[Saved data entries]
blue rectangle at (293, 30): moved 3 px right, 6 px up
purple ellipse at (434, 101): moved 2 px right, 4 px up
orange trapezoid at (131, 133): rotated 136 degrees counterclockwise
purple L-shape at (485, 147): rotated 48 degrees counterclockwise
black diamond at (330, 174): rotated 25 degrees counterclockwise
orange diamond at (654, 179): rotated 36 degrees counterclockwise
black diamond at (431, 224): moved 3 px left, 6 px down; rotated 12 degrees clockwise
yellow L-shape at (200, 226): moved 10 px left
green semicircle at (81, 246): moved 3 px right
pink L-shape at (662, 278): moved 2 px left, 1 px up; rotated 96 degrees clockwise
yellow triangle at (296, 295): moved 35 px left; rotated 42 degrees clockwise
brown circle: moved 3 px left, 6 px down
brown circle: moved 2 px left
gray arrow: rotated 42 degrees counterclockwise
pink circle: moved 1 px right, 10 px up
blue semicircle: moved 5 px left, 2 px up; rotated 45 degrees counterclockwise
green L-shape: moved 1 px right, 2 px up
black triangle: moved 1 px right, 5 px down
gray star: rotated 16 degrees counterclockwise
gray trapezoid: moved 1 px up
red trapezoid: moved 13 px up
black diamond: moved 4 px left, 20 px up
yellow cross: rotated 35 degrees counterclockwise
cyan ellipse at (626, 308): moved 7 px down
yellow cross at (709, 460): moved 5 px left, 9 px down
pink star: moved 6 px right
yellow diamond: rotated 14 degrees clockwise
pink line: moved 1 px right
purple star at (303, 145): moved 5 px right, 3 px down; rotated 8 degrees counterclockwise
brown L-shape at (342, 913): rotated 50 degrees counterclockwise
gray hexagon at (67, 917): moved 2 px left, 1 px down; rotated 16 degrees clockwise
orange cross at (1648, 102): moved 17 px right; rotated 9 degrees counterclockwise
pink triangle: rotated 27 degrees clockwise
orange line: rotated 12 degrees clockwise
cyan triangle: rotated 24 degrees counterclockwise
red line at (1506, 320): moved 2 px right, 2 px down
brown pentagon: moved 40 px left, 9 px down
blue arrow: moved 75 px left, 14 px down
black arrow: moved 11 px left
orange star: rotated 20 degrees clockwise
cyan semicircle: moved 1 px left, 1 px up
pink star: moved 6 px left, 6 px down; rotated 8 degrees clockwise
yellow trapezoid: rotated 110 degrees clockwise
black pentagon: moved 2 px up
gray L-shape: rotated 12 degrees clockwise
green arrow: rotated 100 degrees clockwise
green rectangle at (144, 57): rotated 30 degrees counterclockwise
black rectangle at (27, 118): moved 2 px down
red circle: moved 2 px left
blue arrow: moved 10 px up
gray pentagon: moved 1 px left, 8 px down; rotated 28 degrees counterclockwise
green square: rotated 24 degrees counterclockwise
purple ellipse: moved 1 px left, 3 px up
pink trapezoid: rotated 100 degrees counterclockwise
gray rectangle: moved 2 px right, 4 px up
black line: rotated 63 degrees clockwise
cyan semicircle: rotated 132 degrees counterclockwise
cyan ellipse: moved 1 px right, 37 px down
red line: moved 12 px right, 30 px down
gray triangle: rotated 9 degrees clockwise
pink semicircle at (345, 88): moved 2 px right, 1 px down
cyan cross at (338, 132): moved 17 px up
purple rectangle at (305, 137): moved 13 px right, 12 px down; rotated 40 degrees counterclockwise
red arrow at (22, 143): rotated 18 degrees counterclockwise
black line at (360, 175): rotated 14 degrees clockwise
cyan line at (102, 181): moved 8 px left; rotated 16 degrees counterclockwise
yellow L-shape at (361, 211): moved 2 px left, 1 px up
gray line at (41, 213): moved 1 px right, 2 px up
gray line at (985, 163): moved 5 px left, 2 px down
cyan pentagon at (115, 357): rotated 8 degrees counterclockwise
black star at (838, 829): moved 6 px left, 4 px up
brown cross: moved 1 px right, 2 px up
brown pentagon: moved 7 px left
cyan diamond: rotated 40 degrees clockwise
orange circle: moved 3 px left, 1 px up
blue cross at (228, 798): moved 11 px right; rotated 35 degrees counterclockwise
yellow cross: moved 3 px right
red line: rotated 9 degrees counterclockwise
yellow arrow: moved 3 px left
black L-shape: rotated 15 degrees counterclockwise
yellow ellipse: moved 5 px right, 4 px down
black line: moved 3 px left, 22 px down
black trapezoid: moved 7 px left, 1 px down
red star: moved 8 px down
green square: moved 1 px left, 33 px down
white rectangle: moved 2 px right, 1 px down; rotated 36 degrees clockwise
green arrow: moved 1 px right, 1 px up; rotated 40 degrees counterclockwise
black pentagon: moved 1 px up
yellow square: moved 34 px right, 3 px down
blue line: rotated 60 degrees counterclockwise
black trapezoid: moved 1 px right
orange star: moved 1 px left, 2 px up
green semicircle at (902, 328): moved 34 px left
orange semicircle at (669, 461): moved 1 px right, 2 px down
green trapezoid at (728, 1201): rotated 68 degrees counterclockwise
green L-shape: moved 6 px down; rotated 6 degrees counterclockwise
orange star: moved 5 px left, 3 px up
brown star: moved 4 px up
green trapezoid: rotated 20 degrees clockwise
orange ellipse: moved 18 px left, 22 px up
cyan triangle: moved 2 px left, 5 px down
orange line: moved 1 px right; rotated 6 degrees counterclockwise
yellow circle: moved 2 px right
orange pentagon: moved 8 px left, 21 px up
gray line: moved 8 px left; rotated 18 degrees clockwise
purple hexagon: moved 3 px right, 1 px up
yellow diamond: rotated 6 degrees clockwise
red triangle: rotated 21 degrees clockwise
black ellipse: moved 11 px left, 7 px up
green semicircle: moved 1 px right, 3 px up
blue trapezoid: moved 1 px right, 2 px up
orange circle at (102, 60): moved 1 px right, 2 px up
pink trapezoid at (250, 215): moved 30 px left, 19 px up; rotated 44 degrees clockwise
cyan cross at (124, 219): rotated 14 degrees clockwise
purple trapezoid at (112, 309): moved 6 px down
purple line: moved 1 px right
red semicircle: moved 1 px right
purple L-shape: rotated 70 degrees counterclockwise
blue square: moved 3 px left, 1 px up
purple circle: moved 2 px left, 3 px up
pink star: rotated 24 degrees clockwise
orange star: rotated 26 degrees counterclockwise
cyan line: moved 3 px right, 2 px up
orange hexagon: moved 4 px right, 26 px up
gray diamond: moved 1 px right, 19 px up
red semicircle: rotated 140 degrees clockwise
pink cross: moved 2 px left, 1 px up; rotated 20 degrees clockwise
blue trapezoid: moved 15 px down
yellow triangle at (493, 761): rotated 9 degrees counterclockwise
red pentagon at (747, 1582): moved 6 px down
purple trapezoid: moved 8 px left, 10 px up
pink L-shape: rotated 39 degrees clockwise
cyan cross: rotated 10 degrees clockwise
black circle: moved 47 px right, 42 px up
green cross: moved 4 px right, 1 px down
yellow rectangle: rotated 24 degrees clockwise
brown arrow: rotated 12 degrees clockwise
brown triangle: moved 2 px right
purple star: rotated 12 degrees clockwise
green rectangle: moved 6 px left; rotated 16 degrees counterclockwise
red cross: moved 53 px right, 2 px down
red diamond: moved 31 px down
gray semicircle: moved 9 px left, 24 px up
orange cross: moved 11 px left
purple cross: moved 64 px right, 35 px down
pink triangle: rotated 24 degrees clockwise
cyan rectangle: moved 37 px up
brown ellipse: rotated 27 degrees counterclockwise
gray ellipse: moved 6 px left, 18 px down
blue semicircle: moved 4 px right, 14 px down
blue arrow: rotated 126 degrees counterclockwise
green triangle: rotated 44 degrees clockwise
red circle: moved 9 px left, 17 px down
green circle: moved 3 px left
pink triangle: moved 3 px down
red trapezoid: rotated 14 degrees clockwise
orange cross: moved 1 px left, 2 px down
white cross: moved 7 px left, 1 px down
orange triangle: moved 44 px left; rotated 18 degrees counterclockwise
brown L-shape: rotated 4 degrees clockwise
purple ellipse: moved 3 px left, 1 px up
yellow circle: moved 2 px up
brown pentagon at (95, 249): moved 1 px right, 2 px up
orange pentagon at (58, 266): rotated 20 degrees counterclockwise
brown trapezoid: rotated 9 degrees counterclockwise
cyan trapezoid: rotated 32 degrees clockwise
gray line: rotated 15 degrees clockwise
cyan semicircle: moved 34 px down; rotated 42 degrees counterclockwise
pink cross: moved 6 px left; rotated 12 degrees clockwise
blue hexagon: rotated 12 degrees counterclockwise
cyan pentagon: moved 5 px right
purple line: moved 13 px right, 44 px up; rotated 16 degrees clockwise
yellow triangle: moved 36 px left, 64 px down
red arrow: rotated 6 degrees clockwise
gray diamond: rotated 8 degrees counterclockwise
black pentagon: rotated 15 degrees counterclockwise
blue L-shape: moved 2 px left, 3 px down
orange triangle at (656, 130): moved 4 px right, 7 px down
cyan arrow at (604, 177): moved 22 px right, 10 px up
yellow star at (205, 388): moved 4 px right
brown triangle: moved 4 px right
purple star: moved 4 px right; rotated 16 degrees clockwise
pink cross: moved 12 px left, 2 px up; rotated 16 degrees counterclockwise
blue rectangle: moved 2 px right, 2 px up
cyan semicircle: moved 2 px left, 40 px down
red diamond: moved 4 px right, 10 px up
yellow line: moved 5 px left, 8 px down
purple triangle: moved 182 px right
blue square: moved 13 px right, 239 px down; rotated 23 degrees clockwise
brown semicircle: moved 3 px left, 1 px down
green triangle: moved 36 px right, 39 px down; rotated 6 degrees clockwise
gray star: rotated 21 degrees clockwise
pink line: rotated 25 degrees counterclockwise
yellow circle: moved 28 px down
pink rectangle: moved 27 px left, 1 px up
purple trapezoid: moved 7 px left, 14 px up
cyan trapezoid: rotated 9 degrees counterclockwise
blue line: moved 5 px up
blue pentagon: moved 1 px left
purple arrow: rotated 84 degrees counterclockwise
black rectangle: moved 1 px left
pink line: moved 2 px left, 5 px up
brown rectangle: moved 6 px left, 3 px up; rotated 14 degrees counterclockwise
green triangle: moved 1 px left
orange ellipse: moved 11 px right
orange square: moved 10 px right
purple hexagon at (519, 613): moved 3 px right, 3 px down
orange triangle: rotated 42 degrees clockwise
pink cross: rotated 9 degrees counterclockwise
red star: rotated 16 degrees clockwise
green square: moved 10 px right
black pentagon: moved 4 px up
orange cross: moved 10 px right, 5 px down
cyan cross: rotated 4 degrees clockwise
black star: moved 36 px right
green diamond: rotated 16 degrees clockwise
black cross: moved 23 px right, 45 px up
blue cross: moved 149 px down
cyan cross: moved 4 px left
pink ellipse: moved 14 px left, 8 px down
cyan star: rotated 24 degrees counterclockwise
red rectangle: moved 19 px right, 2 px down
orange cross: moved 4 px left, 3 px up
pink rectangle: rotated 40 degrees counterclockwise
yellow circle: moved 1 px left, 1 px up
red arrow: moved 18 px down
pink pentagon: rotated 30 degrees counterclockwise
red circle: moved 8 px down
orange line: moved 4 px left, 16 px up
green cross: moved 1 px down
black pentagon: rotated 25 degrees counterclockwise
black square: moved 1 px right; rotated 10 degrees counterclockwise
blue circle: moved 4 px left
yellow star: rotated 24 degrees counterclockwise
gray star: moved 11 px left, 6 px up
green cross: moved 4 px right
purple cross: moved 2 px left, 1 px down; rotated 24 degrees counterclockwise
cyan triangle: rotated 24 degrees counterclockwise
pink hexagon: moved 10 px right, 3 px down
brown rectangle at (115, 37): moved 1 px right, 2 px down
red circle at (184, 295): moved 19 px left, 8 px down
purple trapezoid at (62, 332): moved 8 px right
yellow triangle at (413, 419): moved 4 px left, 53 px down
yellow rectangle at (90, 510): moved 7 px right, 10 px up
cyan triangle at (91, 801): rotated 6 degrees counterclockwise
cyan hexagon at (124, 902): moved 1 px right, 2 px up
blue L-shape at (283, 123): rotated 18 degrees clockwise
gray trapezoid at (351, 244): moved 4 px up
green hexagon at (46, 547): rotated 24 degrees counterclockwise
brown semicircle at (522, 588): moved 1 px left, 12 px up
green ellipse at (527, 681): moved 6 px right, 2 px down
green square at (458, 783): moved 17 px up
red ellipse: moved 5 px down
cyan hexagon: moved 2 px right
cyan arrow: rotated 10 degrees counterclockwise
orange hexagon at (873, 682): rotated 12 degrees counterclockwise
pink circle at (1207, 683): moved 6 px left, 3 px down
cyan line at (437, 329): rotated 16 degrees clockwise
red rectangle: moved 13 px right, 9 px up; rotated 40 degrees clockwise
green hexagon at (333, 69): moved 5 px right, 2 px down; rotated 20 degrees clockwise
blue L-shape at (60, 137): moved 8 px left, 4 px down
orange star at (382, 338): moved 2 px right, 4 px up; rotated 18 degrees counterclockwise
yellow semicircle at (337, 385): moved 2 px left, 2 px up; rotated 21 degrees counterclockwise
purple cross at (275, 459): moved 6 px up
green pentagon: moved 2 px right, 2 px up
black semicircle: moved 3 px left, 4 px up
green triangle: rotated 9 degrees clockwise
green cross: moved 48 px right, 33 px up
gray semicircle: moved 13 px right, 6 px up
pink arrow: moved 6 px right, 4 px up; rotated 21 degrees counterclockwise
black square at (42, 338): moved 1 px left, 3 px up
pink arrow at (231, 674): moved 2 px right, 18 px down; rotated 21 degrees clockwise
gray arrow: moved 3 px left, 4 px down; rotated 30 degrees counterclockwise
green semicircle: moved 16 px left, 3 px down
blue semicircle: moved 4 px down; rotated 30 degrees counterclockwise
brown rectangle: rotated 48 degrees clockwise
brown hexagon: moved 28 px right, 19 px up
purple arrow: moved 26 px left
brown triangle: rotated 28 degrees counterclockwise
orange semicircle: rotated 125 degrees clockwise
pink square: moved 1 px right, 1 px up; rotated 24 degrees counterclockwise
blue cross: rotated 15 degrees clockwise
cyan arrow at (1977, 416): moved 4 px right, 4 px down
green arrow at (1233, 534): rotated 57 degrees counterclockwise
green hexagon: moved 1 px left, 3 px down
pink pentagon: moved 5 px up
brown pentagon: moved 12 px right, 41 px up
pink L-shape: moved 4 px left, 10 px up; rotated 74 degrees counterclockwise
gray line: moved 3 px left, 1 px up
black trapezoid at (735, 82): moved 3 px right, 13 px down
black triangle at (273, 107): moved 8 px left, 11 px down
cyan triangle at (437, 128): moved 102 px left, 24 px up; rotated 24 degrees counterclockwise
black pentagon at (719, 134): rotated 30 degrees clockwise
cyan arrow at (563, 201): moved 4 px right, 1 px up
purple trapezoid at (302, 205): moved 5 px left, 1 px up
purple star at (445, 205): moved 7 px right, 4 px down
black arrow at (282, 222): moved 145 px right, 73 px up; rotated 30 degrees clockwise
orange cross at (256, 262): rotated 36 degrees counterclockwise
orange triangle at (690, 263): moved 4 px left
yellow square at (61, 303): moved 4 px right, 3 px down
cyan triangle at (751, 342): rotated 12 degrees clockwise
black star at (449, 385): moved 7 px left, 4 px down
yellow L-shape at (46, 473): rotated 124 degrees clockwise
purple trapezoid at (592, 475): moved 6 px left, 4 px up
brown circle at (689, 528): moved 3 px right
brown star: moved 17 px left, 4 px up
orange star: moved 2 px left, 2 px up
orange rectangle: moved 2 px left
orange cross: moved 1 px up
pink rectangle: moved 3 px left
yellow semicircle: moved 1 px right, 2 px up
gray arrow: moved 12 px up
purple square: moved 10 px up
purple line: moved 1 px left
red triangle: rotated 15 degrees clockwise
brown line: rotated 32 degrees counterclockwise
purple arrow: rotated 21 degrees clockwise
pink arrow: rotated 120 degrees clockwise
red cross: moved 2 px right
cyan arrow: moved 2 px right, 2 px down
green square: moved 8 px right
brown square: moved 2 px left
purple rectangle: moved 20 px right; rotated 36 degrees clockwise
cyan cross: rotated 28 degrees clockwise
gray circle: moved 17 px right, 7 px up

**What you should do**
Starting at the first line and ending with the line containing "orange diamond at", write those lines out again with "violet" substituted for "purple" and nothing else changed.

**The solution**
blue rectangle at (293, 30): moved 3 px right, 6 px up
violet ellipse at (434, 101): moved 2 px right, 4 px up
orange trapezoid at (131, 133): rotated 136 degrees counterclockwise
violet L-shape at (485, 147): rotated 48 degrees counterclockwise
black diamond at (330, 174): rotated 25 degrees counterclockwise
orange diamond at (654, 179): rotated 36 degrees counterclockwise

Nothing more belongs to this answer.